▶ **TASK OBJECTIVE**: Please reproduce every line of the records below character for character, leaving the pictures out of your answer.

---

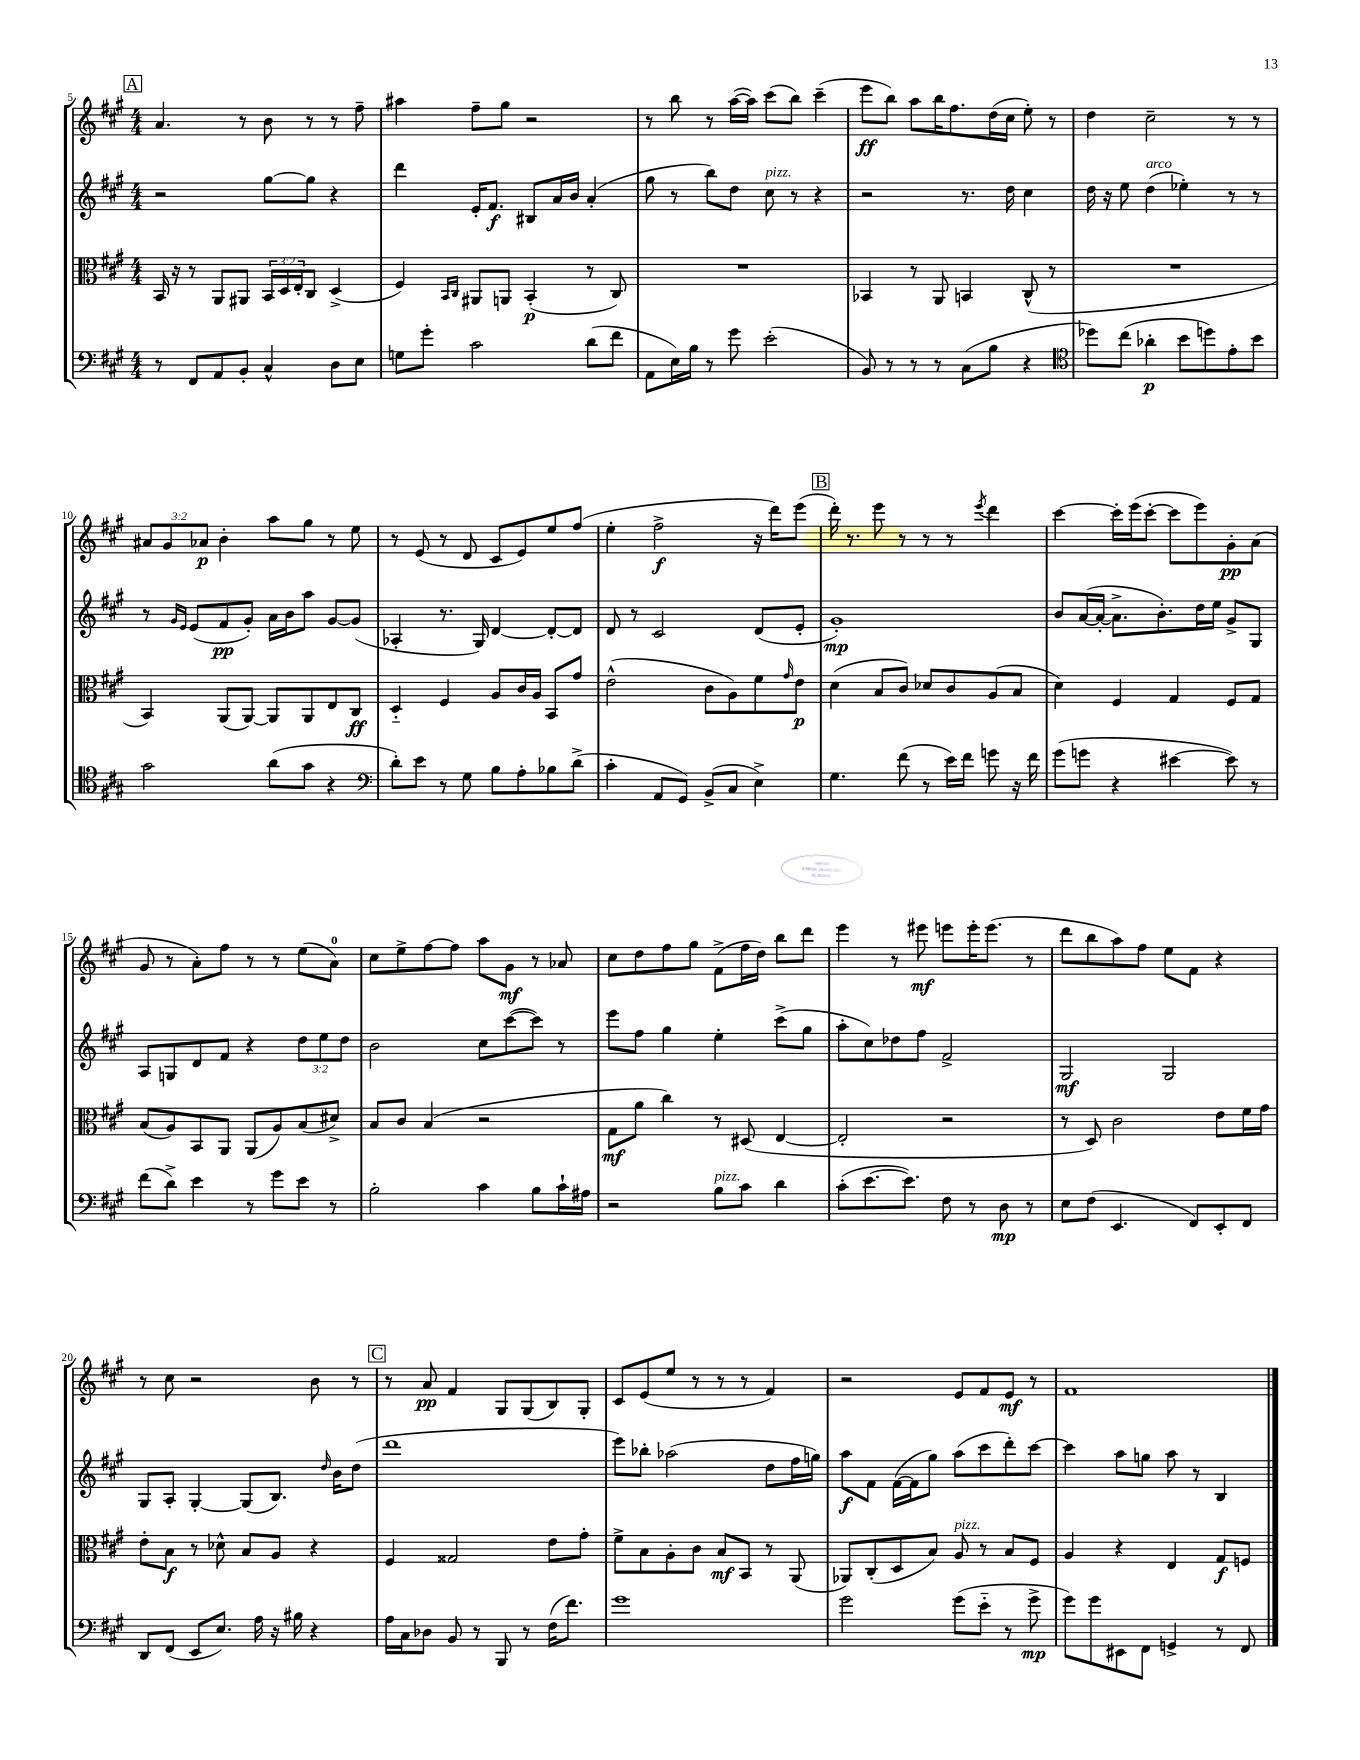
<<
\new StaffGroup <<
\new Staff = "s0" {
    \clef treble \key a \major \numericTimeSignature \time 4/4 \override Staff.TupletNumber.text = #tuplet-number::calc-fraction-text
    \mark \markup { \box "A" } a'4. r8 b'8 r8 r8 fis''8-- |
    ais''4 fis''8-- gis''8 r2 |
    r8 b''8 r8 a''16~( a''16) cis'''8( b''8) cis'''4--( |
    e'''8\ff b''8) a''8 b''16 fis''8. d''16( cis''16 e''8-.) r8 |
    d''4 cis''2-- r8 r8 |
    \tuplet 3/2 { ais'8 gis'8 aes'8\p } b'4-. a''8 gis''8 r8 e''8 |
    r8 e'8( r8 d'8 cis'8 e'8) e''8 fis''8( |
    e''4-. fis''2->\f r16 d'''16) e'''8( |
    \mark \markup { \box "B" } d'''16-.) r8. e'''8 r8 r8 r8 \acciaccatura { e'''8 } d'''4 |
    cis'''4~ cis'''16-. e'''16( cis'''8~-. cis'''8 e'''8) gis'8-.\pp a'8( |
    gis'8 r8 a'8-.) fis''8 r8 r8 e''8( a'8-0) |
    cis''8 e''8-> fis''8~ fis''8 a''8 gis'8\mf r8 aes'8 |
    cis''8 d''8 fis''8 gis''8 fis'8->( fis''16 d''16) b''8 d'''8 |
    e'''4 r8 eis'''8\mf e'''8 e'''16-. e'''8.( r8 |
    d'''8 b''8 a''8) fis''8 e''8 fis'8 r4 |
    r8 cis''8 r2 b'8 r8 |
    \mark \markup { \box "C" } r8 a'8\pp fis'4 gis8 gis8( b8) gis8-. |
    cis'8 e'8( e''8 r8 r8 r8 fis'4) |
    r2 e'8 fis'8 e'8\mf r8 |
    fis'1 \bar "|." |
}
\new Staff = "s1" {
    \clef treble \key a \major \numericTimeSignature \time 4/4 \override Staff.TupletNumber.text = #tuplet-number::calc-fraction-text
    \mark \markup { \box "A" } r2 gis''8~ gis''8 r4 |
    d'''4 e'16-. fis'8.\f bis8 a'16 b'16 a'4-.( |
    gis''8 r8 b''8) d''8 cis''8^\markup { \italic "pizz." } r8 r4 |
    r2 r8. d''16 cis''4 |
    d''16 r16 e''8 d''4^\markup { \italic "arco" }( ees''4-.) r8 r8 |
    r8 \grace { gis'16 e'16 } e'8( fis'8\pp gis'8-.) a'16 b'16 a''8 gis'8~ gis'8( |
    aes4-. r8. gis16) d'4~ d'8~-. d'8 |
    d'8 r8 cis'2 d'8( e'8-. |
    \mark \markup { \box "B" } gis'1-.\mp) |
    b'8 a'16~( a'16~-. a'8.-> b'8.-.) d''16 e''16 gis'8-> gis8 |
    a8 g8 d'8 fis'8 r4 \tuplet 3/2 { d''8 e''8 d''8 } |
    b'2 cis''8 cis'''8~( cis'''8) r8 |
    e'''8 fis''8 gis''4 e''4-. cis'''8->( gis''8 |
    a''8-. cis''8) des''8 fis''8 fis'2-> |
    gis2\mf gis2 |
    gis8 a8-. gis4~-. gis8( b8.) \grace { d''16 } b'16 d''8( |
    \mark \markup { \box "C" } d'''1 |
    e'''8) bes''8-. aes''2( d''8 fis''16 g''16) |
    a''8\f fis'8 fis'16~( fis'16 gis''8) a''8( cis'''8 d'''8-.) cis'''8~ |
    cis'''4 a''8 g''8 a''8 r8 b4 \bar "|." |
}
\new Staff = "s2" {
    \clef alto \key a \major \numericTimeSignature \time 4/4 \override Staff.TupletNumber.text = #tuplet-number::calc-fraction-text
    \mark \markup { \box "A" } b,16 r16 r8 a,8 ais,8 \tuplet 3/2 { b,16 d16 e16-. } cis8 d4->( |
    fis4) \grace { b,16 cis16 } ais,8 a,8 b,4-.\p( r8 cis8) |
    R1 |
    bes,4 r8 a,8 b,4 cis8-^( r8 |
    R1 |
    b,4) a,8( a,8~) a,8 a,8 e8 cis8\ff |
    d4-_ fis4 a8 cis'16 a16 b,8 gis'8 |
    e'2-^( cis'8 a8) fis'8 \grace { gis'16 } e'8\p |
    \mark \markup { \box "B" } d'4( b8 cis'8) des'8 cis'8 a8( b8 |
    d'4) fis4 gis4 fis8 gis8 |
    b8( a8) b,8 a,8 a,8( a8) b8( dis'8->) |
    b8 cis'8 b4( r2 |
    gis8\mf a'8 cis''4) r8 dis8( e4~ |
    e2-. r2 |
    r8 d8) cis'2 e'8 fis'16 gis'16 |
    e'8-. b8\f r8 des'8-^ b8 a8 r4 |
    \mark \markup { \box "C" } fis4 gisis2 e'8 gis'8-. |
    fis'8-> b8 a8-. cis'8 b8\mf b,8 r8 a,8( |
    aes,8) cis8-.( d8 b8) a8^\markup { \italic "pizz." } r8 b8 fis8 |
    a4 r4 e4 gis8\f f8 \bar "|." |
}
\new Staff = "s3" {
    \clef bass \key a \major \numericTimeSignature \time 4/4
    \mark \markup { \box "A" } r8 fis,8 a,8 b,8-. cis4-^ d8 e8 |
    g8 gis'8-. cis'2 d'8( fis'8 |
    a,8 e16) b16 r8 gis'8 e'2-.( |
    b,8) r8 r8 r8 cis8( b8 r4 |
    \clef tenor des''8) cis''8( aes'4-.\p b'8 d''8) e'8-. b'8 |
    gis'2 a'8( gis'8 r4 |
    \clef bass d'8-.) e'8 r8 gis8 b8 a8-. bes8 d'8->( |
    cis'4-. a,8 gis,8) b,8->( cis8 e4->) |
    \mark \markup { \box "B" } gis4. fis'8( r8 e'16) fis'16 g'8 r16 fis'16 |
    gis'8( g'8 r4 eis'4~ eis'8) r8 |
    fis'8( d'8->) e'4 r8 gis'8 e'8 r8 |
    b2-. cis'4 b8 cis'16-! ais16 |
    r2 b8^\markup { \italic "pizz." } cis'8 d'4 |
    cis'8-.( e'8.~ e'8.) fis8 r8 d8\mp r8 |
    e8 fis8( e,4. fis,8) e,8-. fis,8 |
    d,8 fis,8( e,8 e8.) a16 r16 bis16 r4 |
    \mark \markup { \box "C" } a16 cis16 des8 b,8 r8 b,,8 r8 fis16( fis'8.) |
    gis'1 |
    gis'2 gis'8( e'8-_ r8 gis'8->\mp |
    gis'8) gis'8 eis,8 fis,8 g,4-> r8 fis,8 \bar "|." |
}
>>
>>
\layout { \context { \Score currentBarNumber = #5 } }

---

▶ **WORKED ANSWER**:
<<
\new StaffGroup <<
\new Staff = "s0" {
    \clef treble \key a \major \numericTimeSignature \time 4/4 \override Staff.TupletNumber.text = #tuplet-number::calc-fraction-text
    \mark \markup { \box "A" } a'4. r8 b'8 r8 r8 fis''8-- |
    ais''4 fis''8-- gis''8 r2 |
    r8 b''8 r8 a''16~( a''16) cis'''8( b''8) cis'''4--( |
    e'''8\ff b''8) a''8 b''16 fis''8. d''16( cis''16 e''8-.) r8 |
    d''4 cis''2-- r8 r8 |
    \tuplet 3/2 { ais'8 gis'8 aes'8\p } b'4-. a''8 gis''8 r8 e''8 |
    r8 e'8( r8 d'8 cis'8 e'8) e''8 fis''8( |
    e''4-. fis''2->\f r16 d'''16) e'''8( |
    \mark \markup { \box "B" } d'''16-.) r8. e'''8 r8 r8 r8 \acciaccatura { e'''8 } d'''4 |
    cis'''4~ cis'''16-. e'''16( cis'''8~-. cis'''8 e'''8) gis'8-.\pp a'8( |
    gis'8 r8 a'8-.) fis''8 r8 r8 e''8( a'8-0) |
    cis''8 e''8-> fis''8~ fis''8 a''8 gis'8\mf r8 aes'8 |
    cis''8 d''8 fis''8 gis''8 fis'8->( fis''16 d''16) b''8 d'''8 |
    e'''4 r8 eis'''8\mf e'''8 e'''16-. e'''8.( r8 |
    d'''8 b''8 a''8) fis''8 e''8 fis'8 r4 |
    r8 cis''8 r2 b'8 r8 |
    \mark \markup { \box "C" } r8 a'8\pp fis'4 gis8 gis8( b8) gis8-. |
    cis'8 e'8( e''8 r8 r8 r8 fis'4) |
    r2 e'8 fis'8 e'8\mf r8 |
    fis'1 \bar "|." |
}
\new Staff = "s1" {
    \clef treble \key a \major \numericTimeSignature \time 4/4 \override Staff.TupletNumber.text = #tuplet-number::calc-fraction-text
    \mark \markup { \box "A" } r2 gis''8~ gis''8 r4 |
    d'''4 e'16-. fis'8.\f bis8 a'16 b'16 a'4-.( |
    gis''8 r8 b''8) d''8 cis''8^\markup { \italic "pizz." } r8 r4 |
    r2 r8. d''16 cis''4 |
    d''16 r16 e''8 d''4^\markup { \italic "arco" }( ees''4-.) r8 r8 |
    r8 \grace { gis'16 e'16 } e'8( fis'8\pp gis'8-.) a'16 b'16 a''8 gis'8~ gis'8( |
    aes4-. r8. gis16) d'4~ d'8~-. d'8 |
    d'8 r8 cis'2 d'8( e'8-. |
    \mark \markup { \box "B" } gis'1-.\mp) |
    b'8 a'16~( a'16~-. a'8.-> b'8.-.) d''16 e''16 gis'8-> gis8 |
    a8 g8 d'8 fis'8 r4 \tuplet 3/2 { d''8 e''8 d''8 } |
    b'2 cis''8 cis'''8~( cis'''8) r8 |
    e'''8 fis''8 gis''4 e''4-. cis'''8->( gis''8 |
    a''8-. cis''8) des''8 fis''8 fis'2-> |
    gis2\mf gis2 |
    gis8 a8-. gis4~-. gis8( b8.) \grace { d''16 } b'16 d''8( |
    \mark \markup { \box "C" } d'''1 |
    e'''8) bes''8-. aes''2( d''8 fis''16 g''16) |
    a''8\f fis'8 fis'16~( fis'16 gis''8) a''8( cis'''8 d'''8-.) cis'''8~ |
    cis'''4 a''8 g''8 a''8 r8 b4 \bar "|." |
}
\new Staff = "s2" {
    \clef alto \key a \major \numericTimeSignature \time 4/4 \override Staff.TupletNumber.text = #tuplet-number::calc-fraction-text
    \mark \markup { \box "A" } b,16 r16 r8 a,8 ais,8 \tuplet 3/2 { b,16 d16 e16-. } cis8 d4->( |
    fis4) \grace { b,16 cis16 } ais,8 a,8 b,4-.\p( r8 cis8) |
    R1 |
    bes,4 r8 a,8 b,4 cis8-^( r8 |
    R1 |
    b,4) a,8( a,8~) a,8 a,8 e8 cis8\ff |
    d4-_ fis4 a8 cis'16 a16 b,8 gis'8 |
    e'2-^( cis'8 a8) fis'8 \grace { gis'16 } e'8\p |
    \mark \markup { \box "B" } d'4( b8 cis'8) des'8 cis'8 a8( b8 |
    d'4) fis4 gis4 fis8 gis8 |
    b8( a8) b,8 a,8 a,8( a8) b8( dis'8->) |
    b8 cis'8 b4( r2 |
    gis8\mf a'8 cis''4) r8 dis8( e4~ |
    e2-. r2 |
    r8 d8) cis'2 e'8 fis'16 gis'16 |
    e'8-. b8\f r8 des'8-^ b8 a8 r4 |
    \mark \markup { \box "C" } fis4 gisis2 e'8 gis'8-. |
    fis'8-> b8 a8-. cis'8 b8\mf b,8 r8 a,8( |
    aes,8) cis8-.( d8 b8) a8^\markup { \italic "pizz." } r8 b8 fis8 |
    a4 r4 e4 gis8\f f8 \bar "|." |
}
\new Staff = "s3" {
    \clef bass \key a \major \numericTimeSignature \time 4/4
    \mark \markup { \box "A" } r8 fis,8 a,8 b,8-. cis4-^ d8 e8 |
    g8 gis'8-. cis'2 d'8( fis'8 |
    a,8 e16) b16 r8 gis'8 e'2-.( |
    b,8) r8 r8 r8 cis8( b8 r4 |
    \clef tenor des''8) cis''8( aes'4-.\p b'8 d''8) e'8-. b'8 |
    gis'2 a'8( gis'8 r4 |
    \clef bass d'8-.) e'8 r8 gis8 b8 a8-. bes8 d'8->( |
    cis'4-. a,8 gis,8) b,8->( cis8 e4->) |
    \mark \markup { \box "B" } gis4. fis'8( r8 e'16) fis'16 g'8 r16 fis'16 |
    gis'8( g'8 r4 eis'4~ eis'8) r8 |
    fis'8( d'8->) e'4 r8 gis'8 e'8 r8 |
    b2-. cis'4 b8 cis'16-! ais16 |
    r2 b8^\markup { \italic "pizz." } cis'8 d'4 |
    cis'8-.( e'8.~ e'8.) fis8 r8 d8\mp r8 |
    e8 fis8( e,4. fis,8) e,8-. fis,8 |
    d,8 fis,8( e,8 e8.) a16 r16 bis16 r4 |
    \mark \markup { \box "C" } a16 cis16 des8 b,8 r8 b,,8 r8 fis16( fis'8.) |
    gis'1 |
    gis'2 gis'8( e'8-_ r8 gis'8->\mp |
    gis'8) gis'8 eis,8 fis,8 g,4-> r8 fis,8 \bar "|." |
}
>>
>>
\layout { \context { \Score currentBarNumber = #5 } }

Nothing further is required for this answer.